• To do: Only the line with "Q3: NPN 2N3904" and the lines after it, to the end of the data, should appear in the answer, each reproduced exactly.

☆ ☆ ☆ ☆ ☆ ☆ ☆

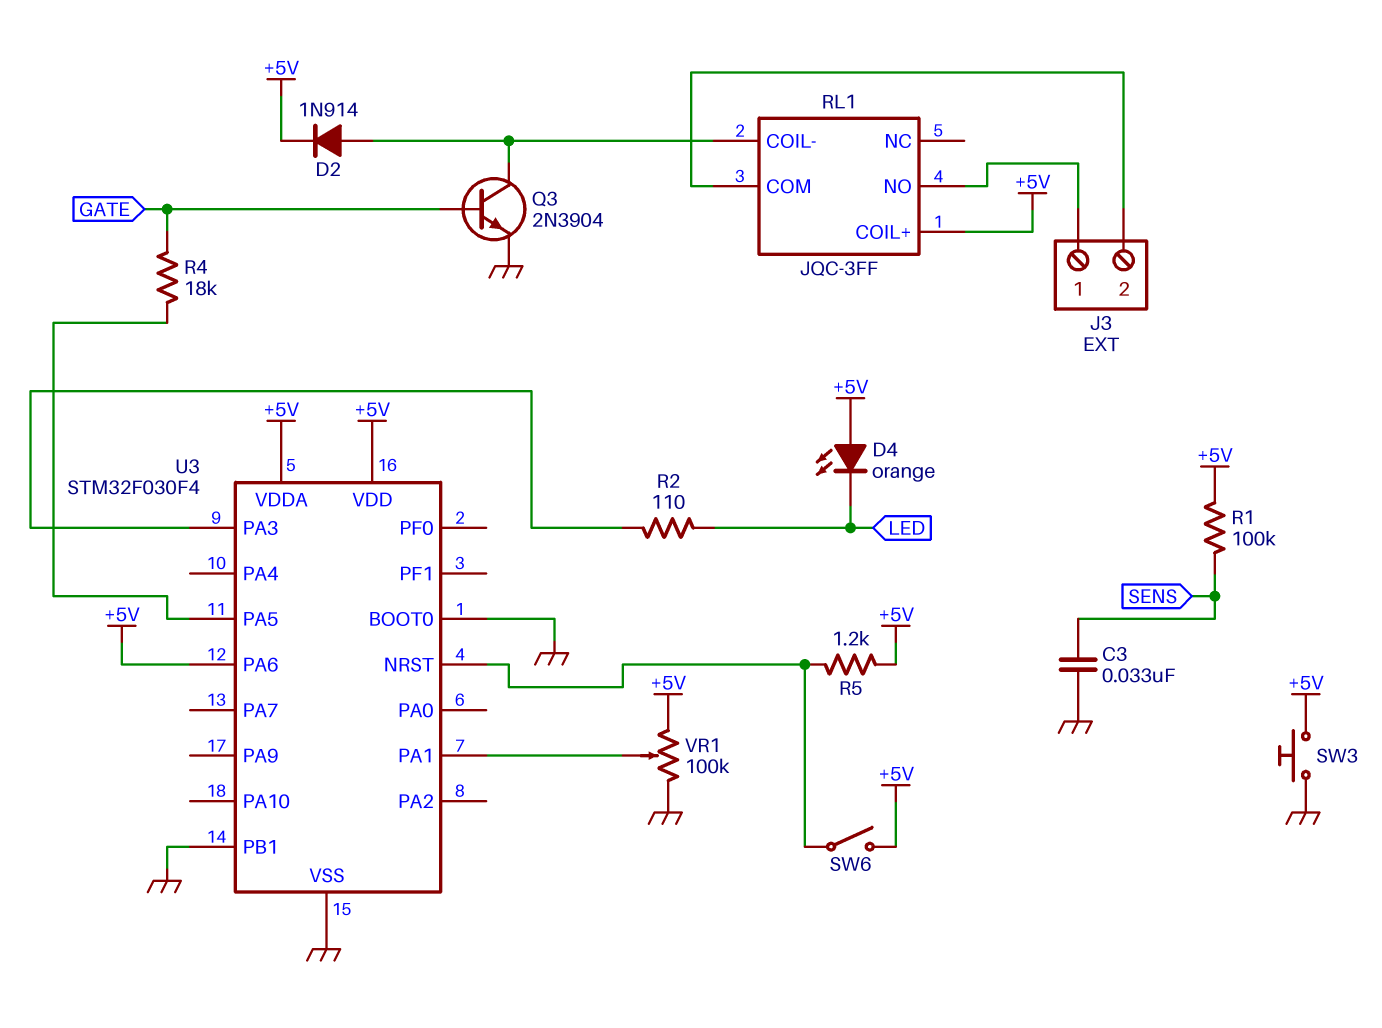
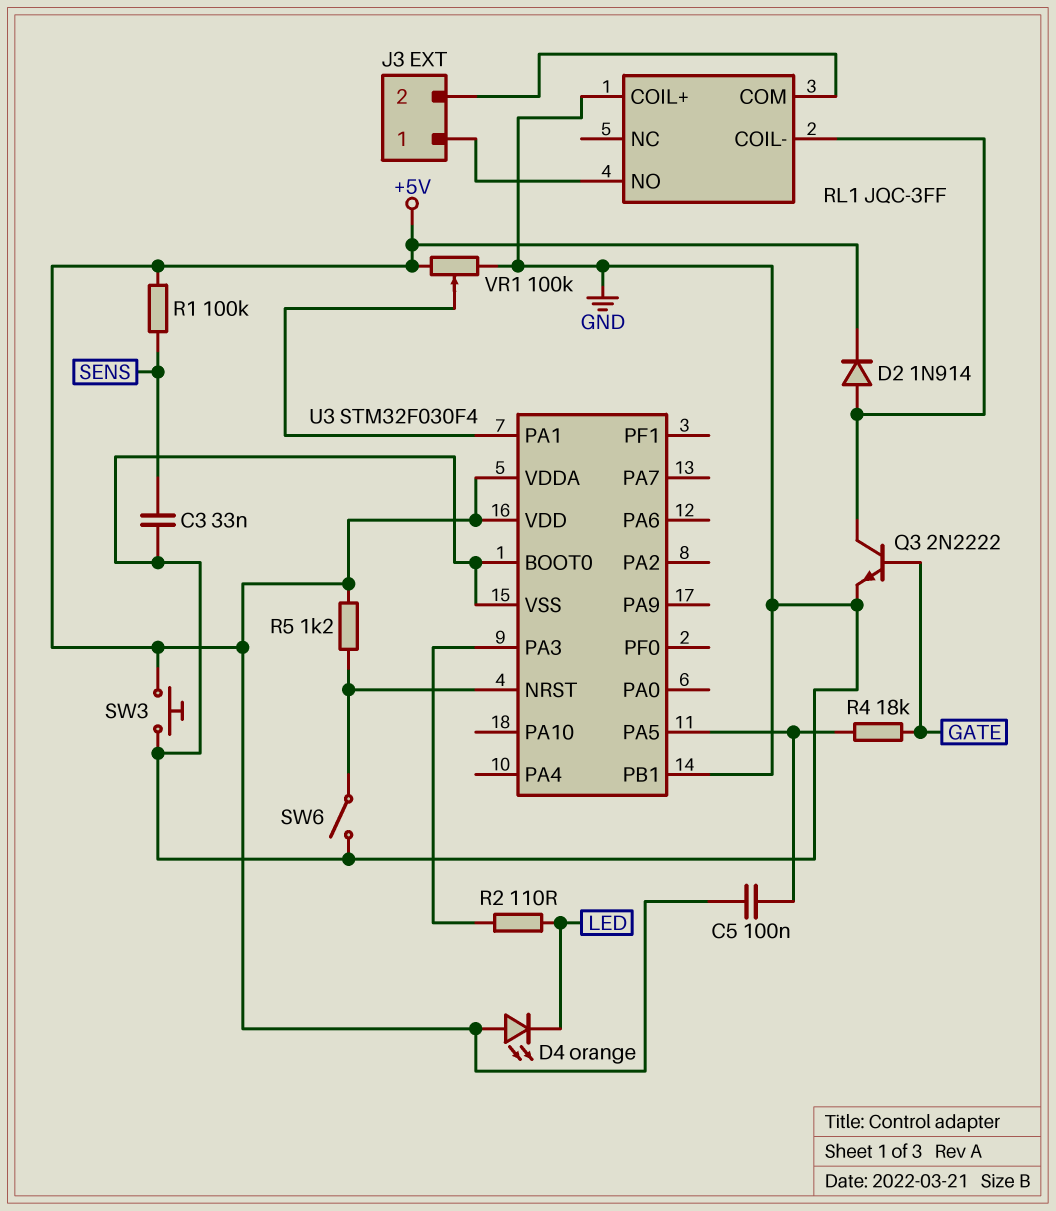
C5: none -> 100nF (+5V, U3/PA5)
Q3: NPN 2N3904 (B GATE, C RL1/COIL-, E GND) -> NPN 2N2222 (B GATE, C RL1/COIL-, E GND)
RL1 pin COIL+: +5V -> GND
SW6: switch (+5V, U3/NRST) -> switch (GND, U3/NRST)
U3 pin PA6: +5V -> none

☆ ☆ ☆ ☆ ☆ ☆ ☆

• Solution to the exercise:
Q3: NPN 2N3904 (B GATE, C RL1/COIL-, E GND) -> NPN 2N2222 (B GATE, C RL1/COIL-, E GND)
RL1 pin COIL+: +5V -> GND
SW6: switch (+5V, U3/NRST) -> switch (GND, U3/NRST)
U3 pin PA6: +5V -> none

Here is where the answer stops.